┌─ TASK INPUTS

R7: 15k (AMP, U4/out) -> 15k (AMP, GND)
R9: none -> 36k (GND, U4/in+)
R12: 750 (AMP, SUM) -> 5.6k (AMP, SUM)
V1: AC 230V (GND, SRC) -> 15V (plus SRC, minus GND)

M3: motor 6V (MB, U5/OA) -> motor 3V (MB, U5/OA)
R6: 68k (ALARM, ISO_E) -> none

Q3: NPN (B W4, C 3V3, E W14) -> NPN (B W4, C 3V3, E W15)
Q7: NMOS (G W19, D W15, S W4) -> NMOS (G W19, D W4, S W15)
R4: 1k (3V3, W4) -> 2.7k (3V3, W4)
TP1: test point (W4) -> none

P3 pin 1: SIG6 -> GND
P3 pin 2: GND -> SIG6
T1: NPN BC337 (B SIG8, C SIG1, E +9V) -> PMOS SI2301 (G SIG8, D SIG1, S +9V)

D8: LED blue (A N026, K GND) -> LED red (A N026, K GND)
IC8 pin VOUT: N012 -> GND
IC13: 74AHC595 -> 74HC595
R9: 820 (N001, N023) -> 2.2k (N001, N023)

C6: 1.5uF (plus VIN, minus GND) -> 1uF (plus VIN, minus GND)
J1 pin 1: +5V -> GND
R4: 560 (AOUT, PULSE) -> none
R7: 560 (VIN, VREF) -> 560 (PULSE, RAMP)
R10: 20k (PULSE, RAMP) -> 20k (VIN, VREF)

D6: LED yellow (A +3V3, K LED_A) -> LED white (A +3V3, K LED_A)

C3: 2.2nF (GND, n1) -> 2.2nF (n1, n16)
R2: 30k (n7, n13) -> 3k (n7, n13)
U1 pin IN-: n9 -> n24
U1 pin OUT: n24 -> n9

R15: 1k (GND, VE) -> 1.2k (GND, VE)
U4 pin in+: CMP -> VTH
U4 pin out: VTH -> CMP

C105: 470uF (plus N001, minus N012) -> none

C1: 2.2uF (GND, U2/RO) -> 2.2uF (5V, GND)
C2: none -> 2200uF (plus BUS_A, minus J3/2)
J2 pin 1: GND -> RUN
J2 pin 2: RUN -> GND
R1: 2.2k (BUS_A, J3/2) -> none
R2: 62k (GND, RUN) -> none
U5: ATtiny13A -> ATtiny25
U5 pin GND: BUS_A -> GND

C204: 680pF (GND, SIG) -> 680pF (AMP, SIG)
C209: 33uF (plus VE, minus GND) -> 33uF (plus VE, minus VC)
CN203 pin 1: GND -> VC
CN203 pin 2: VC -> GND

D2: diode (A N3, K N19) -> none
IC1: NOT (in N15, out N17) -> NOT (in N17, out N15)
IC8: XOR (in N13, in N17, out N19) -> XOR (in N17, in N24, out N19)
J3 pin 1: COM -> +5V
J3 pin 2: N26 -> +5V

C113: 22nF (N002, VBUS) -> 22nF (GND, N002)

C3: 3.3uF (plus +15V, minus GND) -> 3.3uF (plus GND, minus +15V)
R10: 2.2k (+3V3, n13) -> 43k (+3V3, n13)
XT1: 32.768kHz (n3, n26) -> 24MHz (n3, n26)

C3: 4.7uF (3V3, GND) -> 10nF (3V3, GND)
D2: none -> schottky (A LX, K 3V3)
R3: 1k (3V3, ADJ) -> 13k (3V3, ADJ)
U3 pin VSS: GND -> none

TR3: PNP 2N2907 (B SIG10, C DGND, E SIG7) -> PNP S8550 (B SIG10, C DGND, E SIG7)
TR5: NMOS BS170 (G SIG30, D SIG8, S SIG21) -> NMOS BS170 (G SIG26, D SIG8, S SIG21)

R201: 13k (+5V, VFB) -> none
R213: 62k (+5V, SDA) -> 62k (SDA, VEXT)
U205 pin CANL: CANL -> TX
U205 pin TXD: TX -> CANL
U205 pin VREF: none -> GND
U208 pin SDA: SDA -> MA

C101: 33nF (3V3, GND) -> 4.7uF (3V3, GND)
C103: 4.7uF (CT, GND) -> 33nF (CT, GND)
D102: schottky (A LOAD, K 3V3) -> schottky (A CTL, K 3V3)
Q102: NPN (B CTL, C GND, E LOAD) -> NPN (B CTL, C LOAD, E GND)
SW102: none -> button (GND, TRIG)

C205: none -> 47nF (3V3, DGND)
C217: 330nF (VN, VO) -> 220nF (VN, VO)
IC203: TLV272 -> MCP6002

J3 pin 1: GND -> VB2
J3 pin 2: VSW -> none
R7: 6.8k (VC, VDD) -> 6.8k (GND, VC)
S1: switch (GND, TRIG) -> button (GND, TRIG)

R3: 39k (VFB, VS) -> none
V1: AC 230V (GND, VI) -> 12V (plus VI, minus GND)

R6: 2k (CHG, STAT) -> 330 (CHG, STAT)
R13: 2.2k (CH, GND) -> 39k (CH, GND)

└─

> [TASK ITEM]: Filter the entries above and keep only the lines with the word "TRIG".

> [SOLUTION TO THIS PROBLEM]:
SW102: none -> button (GND, TRIG)
S1: switch (GND, TRIG) -> button (GND, TRIG)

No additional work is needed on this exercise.